*Task item*:
Could you retype exactly the lines running from the line with "(536, 416) = (500, 304): black" to the end of the data, both included, and nothing else?

*Record excerpts*:
= Beginning of Section =

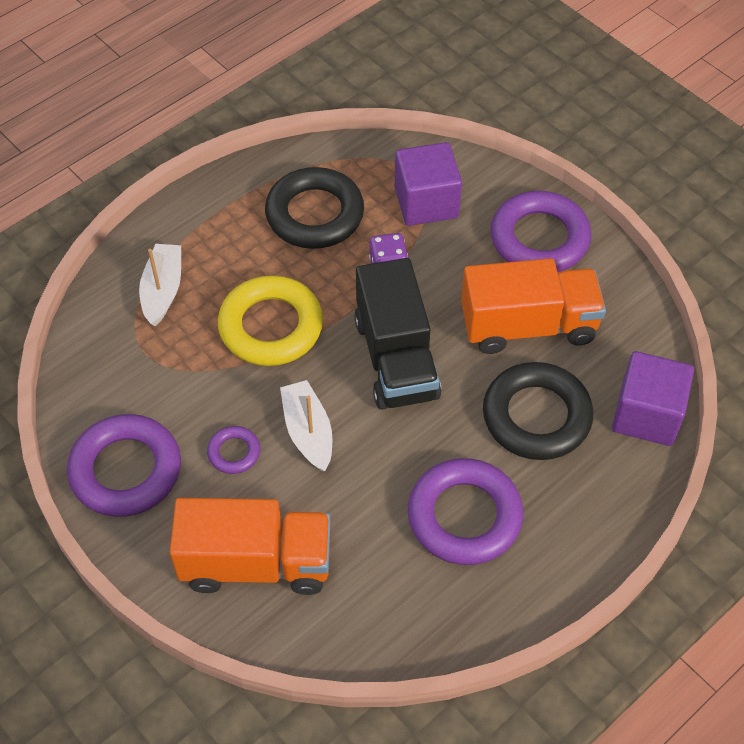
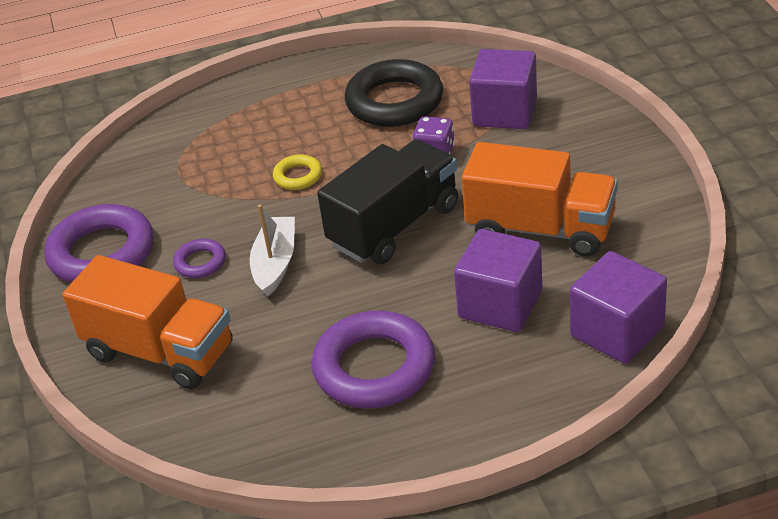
camera: 30 degrees right, 15 degrees down
(163, 290) = (224, 130): white boat -> none
(271, 326) = (298, 176): yellow ring -> yellow ring, size x0.48
(396, 358) = (394, 226): black truck -> black truck turned 150 degrees counterclockwise
(536, 416) = (500, 304): black ring -> purple cube
(539, 238) = (598, 162): purple ring -> none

= End of Section =

*Response*:
(536, 416) = (500, 304): black ring -> purple cube
(539, 238) = (598, 162): purple ring -> none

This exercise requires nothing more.